» **Work instructions**: For every entry that follows, return an identical copy.

» **Dataset entries**:
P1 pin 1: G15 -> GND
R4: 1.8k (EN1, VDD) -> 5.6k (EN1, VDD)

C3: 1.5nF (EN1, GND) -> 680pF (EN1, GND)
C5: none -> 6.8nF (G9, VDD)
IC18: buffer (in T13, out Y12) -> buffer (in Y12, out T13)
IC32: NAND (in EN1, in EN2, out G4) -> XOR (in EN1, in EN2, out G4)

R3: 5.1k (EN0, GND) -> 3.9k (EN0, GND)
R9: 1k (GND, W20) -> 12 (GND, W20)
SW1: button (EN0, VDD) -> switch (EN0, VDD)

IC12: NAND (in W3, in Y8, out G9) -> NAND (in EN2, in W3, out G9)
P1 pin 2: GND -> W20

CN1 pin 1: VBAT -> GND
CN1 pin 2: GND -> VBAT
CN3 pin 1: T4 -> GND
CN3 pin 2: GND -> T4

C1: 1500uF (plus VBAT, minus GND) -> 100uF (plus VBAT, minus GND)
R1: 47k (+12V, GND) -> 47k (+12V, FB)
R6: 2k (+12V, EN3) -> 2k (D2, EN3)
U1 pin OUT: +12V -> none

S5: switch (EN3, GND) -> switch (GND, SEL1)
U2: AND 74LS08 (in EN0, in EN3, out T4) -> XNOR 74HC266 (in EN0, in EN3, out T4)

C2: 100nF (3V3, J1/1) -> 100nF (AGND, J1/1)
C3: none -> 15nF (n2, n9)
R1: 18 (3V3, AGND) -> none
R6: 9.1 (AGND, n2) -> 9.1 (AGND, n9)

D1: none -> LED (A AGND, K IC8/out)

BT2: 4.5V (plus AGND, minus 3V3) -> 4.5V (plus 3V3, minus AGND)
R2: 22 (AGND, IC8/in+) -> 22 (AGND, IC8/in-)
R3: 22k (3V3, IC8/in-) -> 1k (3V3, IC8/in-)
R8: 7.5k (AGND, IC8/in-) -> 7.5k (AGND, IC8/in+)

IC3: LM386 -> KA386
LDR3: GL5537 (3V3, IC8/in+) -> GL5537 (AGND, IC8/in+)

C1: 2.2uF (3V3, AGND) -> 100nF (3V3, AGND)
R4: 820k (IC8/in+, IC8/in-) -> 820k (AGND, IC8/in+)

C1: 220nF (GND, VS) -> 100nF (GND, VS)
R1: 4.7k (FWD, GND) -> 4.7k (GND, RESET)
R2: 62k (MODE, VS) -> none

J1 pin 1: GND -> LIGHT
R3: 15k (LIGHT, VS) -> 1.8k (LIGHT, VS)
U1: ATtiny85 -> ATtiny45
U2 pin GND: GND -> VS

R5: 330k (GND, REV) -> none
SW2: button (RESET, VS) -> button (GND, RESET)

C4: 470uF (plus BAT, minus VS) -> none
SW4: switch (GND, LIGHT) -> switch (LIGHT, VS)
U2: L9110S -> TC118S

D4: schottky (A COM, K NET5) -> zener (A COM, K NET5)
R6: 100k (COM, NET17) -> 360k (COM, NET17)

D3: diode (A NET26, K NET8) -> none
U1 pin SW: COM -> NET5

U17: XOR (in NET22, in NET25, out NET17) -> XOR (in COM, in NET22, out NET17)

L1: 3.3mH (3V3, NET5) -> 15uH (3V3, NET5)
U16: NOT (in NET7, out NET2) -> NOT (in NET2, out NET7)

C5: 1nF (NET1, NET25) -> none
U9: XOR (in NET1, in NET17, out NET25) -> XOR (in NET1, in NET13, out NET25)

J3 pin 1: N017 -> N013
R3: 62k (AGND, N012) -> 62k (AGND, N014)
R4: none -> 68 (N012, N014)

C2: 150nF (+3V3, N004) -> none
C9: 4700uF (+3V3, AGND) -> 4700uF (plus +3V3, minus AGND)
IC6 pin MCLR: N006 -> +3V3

» **Written solution**:
P1 pin 1: G15 -> GND
R4: 1.8k (EN1, VDD) -> 5.6k (EN1, VDD)

C3: 1.5nF (EN1, GND) -> 680pF (EN1, GND)
C5: none -> 6.8nF (G9, VDD)
IC18: buffer (in T13, out Y12) -> buffer (in Y12, out T13)
IC32: NAND (in EN1, in EN2, out G4) -> XOR (in EN1, in EN2, out G4)

R3: 5.1k (EN0, GND) -> 3.9k (EN0, GND)
R9: 1k (GND, W20) -> 12 (GND, W20)
SW1: button (EN0, VDD) -> switch (EN0, VDD)

IC12: NAND (in W3, in Y8, out G9) -> NAND (in EN2, in W3, out G9)
P1 pin 2: GND -> W20

CN1 pin 1: VBAT -> GND
CN1 pin 2: GND -> VBAT
CN3 pin 1: T4 -> GND
CN3 pin 2: GND -> T4

C1: 1500uF (plus VBAT, minus GND) -> 100uF (plus VBAT, minus GND)
R1: 47k (+12V, GND) -> 47k (+12V, FB)
R6: 2k (+12V, EN3) -> 2k (D2, EN3)
U1 pin OUT: +12V -> none

S5: switch (EN3, GND) -> switch (GND, SEL1)
U2: AND 74LS08 (in EN0, in EN3, out T4) -> XNOR 74HC266 (in EN0, in EN3, out T4)

C2: 100nF (3V3, J1/1) -> 100nF (AGND, J1/1)
C3: none -> 15nF (n2, n9)
R1: 18 (3V3, AGND) -> none
R6: 9.1 (AGND, n2) -> 9.1 (AGND, n9)

D1: none -> LED (A AGND, K IC8/out)

BT2: 4.5V (plus AGND, minus 3V3) -> 4.5V (plus 3V3, minus AGND)
R2: 22 (AGND, IC8/in+) -> 22 (AGND, IC8/in-)
R3: 22k (3V3, IC8/in-) -> 1k (3V3, IC8/in-)
R8: 7.5k (AGND, IC8/in-) -> 7.5k (AGND, IC8/in+)

IC3: LM386 -> KA386
LDR3: GL5537 (3V3, IC8/in+) -> GL5537 (AGND, IC8/in+)

C1: 2.2uF (3V3, AGND) -> 100nF (3V3, AGND)
R4: 820k (IC8/in+, IC8/in-) -> 820k (AGND, IC8/in+)

C1: 220nF (GND, VS) -> 100nF (GND, VS)
R1: 4.7k (FWD, GND) -> 4.7k (GND, RESET)
R2: 62k (MODE, VS) -> none

J1 pin 1: GND -> LIGHT
R3: 15k (LIGHT, VS) -> 1.8k (LIGHT, VS)
U1: ATtiny85 -> ATtiny45
U2 pin GND: GND -> VS

R5: 330k (GND, REV) -> none
SW2: button (RESET, VS) -> button (GND, RESET)

C4: 470uF (plus BAT, minus VS) -> none
SW4: switch (GND, LIGHT) -> switch (LIGHT, VS)
U2: L9110S -> TC118S

D4: schottky (A COM, K NET5) -> zener (A COM, K NET5)
R6: 100k (COM, NET17) -> 360k (COM, NET17)

D3: diode (A NET26, K NET8) -> none
U1 pin SW: COM -> NET5

U17: XOR (in NET22, in NET25, out NET17) -> XOR (in COM, in NET22, out NET17)

L1: 3.3mH (3V3, NET5) -> 15uH (3V3, NET5)
U16: NOT (in NET7, out NET2) -> NOT (in NET2, out NET7)

C5: 1nF (NET1, NET25) -> none
U9: XOR (in NET1, in NET17, out NET25) -> XOR (in NET1, in NET13, out NET25)

J3 pin 1: N017 -> N013
R3: 62k (AGND, N012) -> 62k (AGND, N014)
R4: none -> 68 (N012, N014)

C2: 150nF (+3V3, N004) -> none
C9: 4700uF (+3V3, AGND) -> 4700uF (plus +3V3, minus AGND)
IC6 pin MCLR: N006 -> +3V3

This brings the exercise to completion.